— Problem —
After finding the line with "red pentagon: (119, 186) -> (128, 132), moved" in the data below, set down exactly each line through the one with "brown square: (443, 554) -> (340, 339), moved", inclusive, and stop there.

(Records provided)

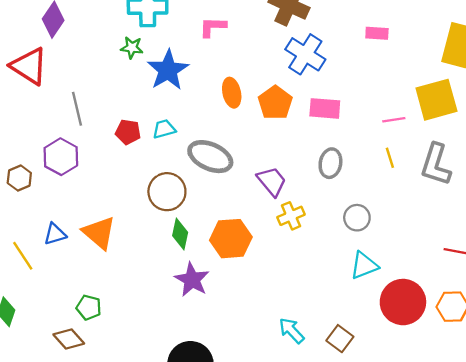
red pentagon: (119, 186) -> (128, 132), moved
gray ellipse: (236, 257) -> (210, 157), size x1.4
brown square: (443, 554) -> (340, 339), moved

(End Records provided)
(Records provided)

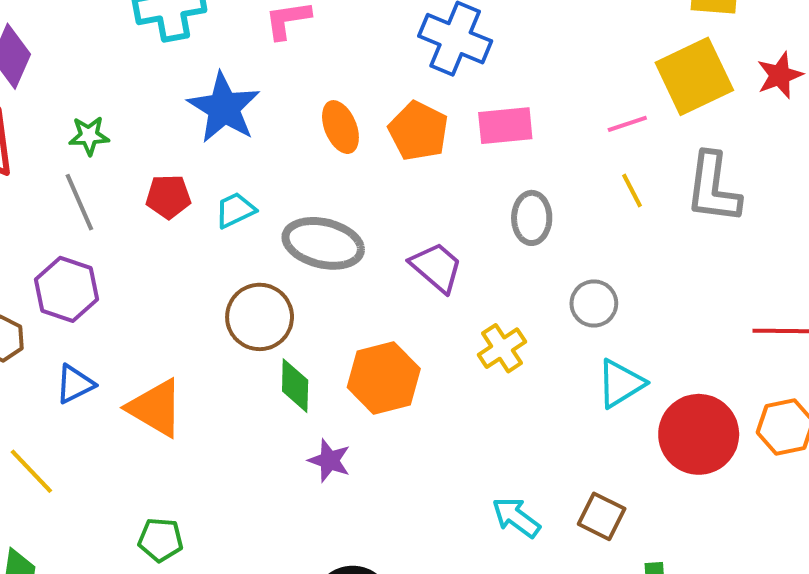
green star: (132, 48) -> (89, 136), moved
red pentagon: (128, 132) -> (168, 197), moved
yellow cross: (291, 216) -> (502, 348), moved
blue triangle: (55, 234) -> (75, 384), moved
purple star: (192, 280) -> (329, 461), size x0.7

(End Records provided)

— Task output —
red pentagon: (119, 186) -> (128, 132), moved
gray ellipse: (236, 257) -> (210, 157), size x1.4
brown square: (443, 554) -> (340, 339), moved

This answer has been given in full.